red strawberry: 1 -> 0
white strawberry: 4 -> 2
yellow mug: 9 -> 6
○ ○ ○ ○ ○
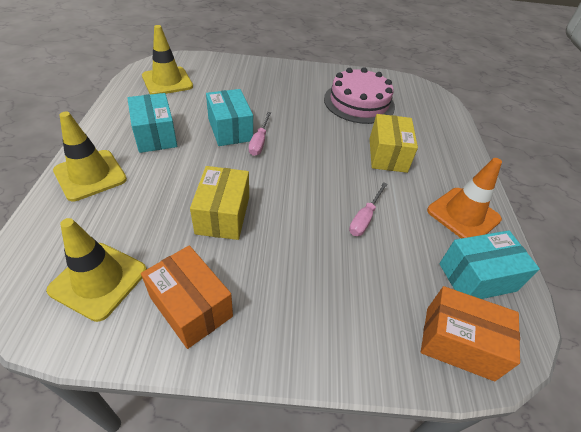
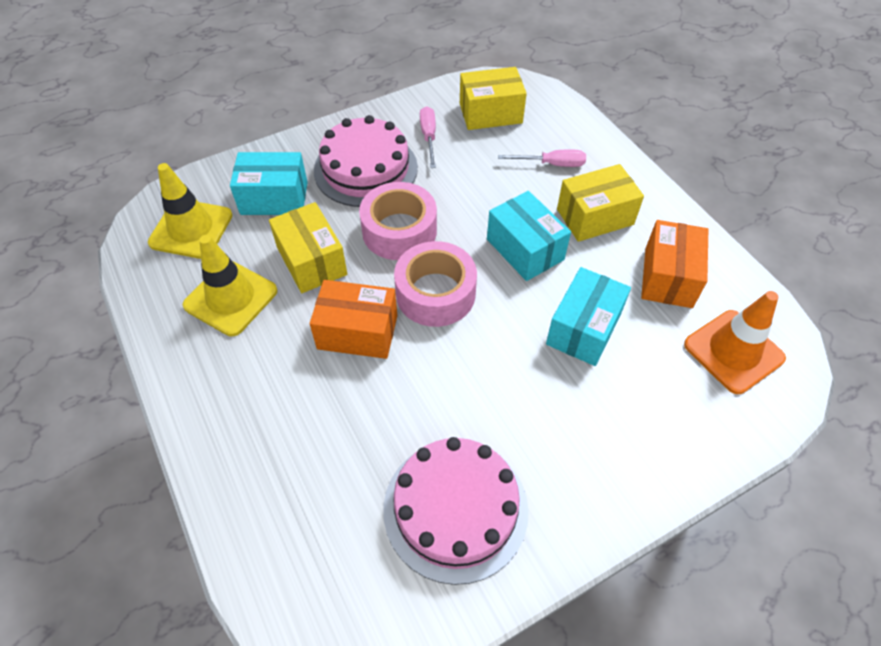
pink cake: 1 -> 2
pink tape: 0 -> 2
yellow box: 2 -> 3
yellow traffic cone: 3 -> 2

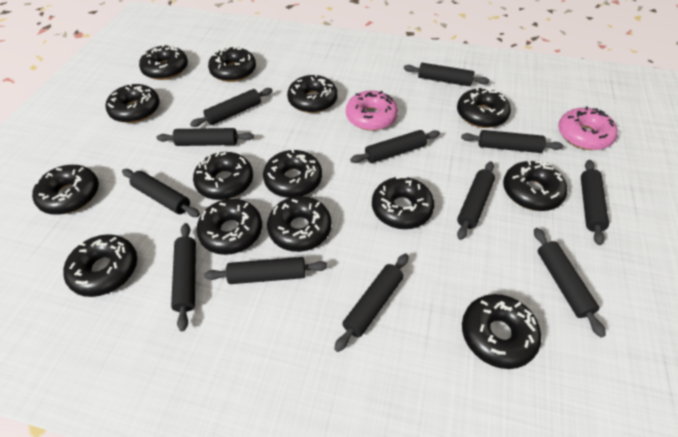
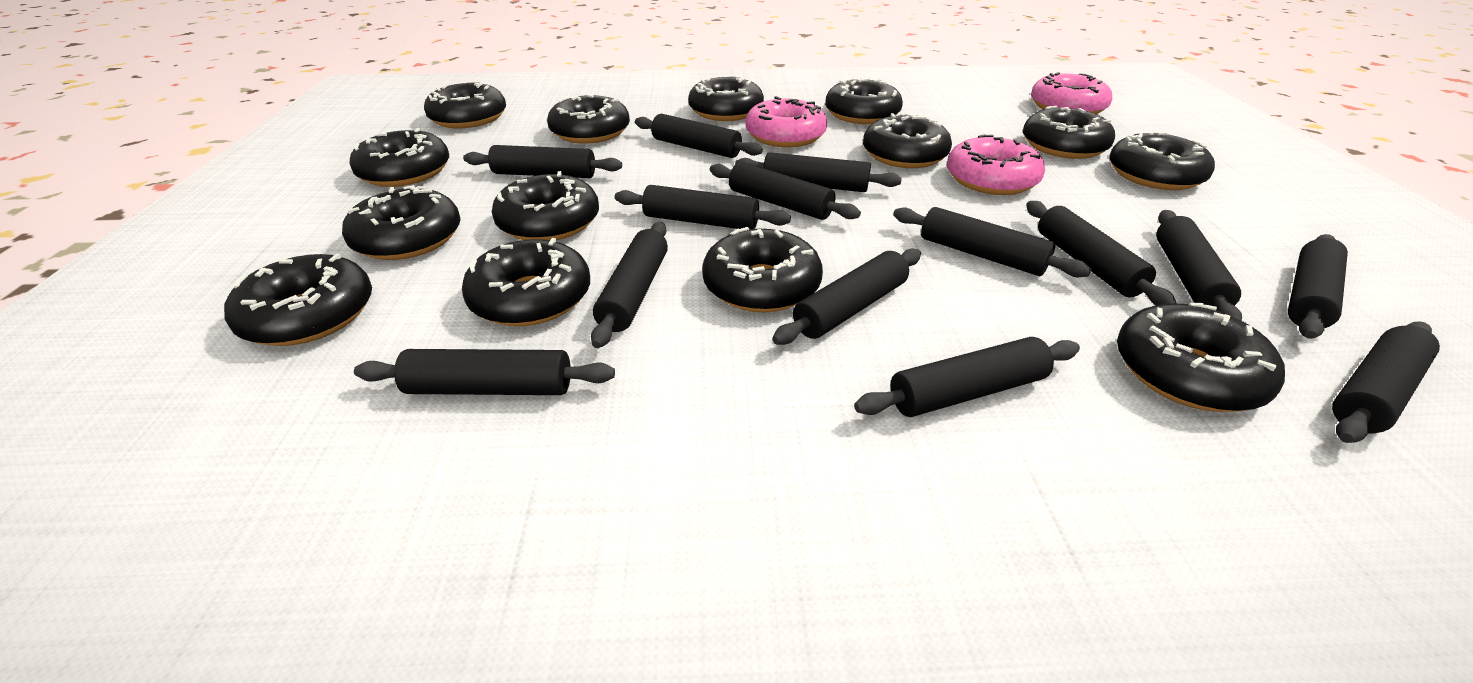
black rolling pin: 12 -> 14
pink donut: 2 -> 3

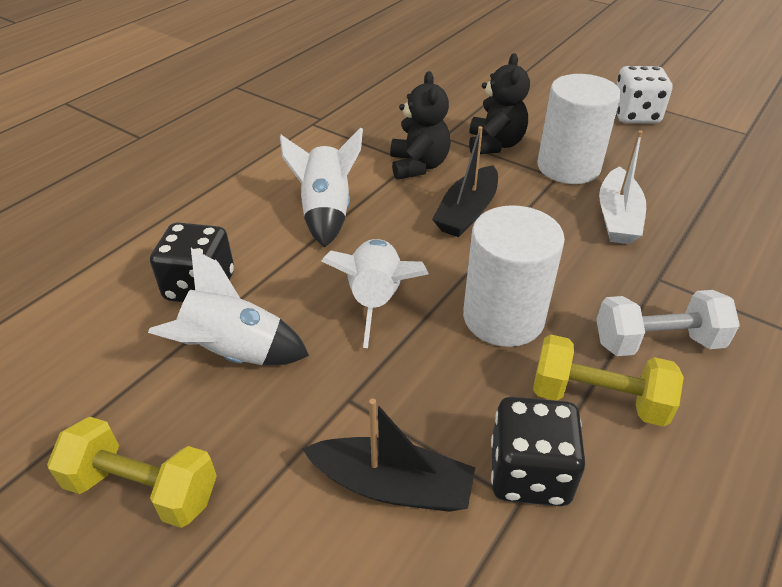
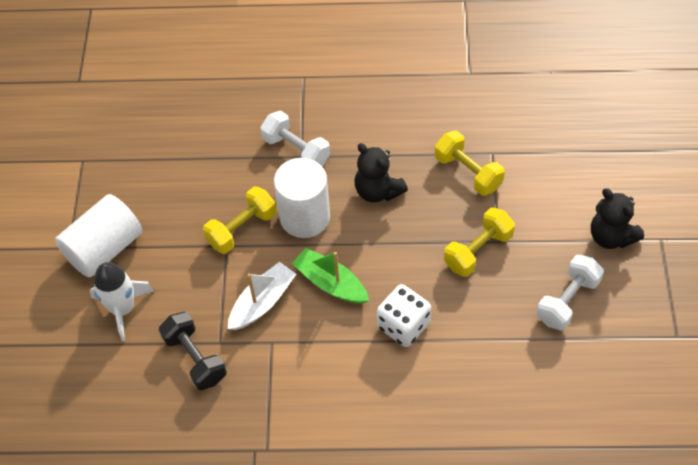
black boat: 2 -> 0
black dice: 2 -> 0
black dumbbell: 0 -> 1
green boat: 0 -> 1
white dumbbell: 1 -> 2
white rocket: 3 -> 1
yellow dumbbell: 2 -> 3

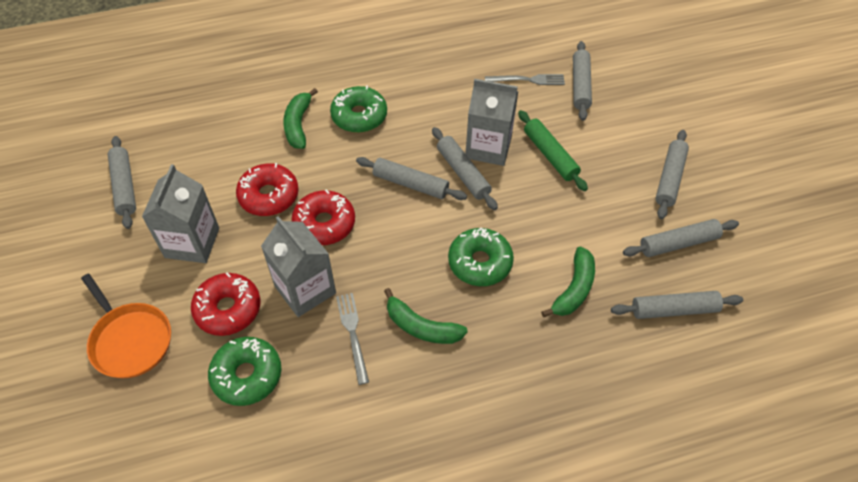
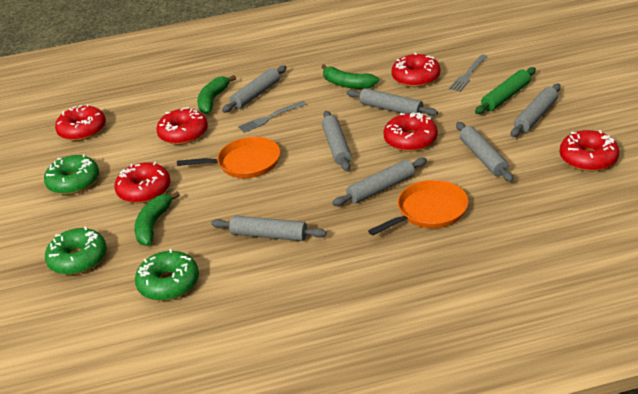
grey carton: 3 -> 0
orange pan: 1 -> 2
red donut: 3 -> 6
○ ○ ○ ○ ○
Reproduce word for word, with pictures dropped, only the part of the material above that opens with the line containing "pink cake: 1 -> 2" and closes with the line containing "orange pan: 1 -> 2".

pink cake: 1 -> 2
pink tape: 0 -> 2
yellow box: 2 -> 3
yellow traffic cone: 3 -> 2

black rolling pin: 12 -> 14
pink donut: 2 -> 3

black boat: 2 -> 0
black dice: 2 -> 0
black dumbbell: 0 -> 1
green boat: 0 -> 1
white dumbbell: 1 -> 2
white rocket: 3 -> 1
yellow dumbbell: 2 -> 3

grey carton: 3 -> 0
orange pan: 1 -> 2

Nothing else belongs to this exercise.